Aufgabenstellung ::
In wie vielen Zeilen des folgenden Materials kommt die Zeichenfolge „bass“ vor, wenn Groß- und Kleinschreibung beachtet wird? Gib nur die Anzahl an.

(Einträge aus einem Datensatz)
☆ ☆ ☆ ☆ ☆

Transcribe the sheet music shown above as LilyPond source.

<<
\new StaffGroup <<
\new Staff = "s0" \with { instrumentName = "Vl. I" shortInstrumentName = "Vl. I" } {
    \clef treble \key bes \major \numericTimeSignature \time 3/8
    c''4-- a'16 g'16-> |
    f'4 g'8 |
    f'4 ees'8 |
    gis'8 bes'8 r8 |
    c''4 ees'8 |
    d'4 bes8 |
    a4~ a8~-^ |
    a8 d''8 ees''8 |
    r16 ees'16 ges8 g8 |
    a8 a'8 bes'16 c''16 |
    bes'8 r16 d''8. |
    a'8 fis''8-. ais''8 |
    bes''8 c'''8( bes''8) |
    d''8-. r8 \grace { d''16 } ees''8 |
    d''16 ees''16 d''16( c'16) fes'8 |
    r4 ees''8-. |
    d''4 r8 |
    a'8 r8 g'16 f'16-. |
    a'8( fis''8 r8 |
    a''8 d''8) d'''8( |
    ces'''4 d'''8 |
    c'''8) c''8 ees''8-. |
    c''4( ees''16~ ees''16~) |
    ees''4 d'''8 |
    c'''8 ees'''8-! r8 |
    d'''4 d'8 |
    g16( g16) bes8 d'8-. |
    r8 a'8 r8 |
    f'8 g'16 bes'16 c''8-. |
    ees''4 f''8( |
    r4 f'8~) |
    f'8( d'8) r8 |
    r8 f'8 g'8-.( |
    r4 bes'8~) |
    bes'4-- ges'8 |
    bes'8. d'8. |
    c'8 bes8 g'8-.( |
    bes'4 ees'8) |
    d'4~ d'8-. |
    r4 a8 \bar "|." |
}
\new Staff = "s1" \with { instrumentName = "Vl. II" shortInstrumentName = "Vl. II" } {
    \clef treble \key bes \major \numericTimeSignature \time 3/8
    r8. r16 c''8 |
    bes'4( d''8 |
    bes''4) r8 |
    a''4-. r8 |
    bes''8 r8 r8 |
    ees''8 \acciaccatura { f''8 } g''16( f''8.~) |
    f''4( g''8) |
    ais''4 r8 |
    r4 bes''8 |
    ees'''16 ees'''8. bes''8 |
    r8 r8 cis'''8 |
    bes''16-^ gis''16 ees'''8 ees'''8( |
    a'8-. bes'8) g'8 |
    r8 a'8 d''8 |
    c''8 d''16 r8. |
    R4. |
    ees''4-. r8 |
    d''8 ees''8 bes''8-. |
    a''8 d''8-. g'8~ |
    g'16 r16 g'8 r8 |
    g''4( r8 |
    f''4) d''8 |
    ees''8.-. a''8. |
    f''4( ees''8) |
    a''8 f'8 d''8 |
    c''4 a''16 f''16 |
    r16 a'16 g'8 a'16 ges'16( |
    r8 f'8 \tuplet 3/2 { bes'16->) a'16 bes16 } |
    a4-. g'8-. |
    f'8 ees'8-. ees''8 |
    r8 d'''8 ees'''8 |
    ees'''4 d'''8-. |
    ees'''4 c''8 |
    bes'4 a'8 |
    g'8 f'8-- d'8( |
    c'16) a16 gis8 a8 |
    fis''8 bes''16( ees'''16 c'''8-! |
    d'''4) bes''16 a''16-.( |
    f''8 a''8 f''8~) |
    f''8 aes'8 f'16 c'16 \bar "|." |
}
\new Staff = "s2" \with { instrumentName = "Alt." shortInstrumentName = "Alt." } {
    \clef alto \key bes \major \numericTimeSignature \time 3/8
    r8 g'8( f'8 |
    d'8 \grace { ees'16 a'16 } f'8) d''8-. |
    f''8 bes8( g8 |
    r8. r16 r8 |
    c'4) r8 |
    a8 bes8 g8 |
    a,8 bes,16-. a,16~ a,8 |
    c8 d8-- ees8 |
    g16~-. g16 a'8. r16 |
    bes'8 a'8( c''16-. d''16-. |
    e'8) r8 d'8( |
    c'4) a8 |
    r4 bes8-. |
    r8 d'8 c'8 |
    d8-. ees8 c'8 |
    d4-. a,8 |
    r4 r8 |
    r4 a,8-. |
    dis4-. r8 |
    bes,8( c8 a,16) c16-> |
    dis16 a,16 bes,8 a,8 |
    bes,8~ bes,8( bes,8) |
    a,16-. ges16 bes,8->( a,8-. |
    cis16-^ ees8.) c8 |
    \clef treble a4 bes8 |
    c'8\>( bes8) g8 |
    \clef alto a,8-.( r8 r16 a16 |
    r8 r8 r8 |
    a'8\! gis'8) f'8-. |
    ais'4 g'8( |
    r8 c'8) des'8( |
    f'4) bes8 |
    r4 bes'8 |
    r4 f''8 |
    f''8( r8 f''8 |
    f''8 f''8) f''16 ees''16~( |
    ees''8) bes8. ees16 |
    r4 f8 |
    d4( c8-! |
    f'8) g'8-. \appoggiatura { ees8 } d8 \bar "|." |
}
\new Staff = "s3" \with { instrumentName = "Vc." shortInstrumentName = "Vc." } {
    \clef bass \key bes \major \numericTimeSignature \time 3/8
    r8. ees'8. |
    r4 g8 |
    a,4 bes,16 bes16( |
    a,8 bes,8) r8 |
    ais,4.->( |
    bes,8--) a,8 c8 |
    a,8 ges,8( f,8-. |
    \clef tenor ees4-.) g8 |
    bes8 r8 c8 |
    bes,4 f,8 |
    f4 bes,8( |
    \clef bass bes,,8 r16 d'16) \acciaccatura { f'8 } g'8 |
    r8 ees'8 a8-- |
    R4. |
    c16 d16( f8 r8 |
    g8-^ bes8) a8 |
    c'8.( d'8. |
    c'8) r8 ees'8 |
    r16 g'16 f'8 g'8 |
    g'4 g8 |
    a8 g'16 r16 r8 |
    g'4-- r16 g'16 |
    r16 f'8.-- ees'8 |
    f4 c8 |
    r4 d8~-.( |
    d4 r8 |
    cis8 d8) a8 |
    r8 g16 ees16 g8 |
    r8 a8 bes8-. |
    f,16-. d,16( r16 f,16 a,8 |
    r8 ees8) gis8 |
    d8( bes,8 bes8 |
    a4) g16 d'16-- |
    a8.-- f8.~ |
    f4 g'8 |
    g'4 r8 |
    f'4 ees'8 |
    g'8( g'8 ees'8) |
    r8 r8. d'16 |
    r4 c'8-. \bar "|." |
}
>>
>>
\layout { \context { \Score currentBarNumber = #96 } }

☆ ☆ ☆ ☆ ☆

Antwort ::
2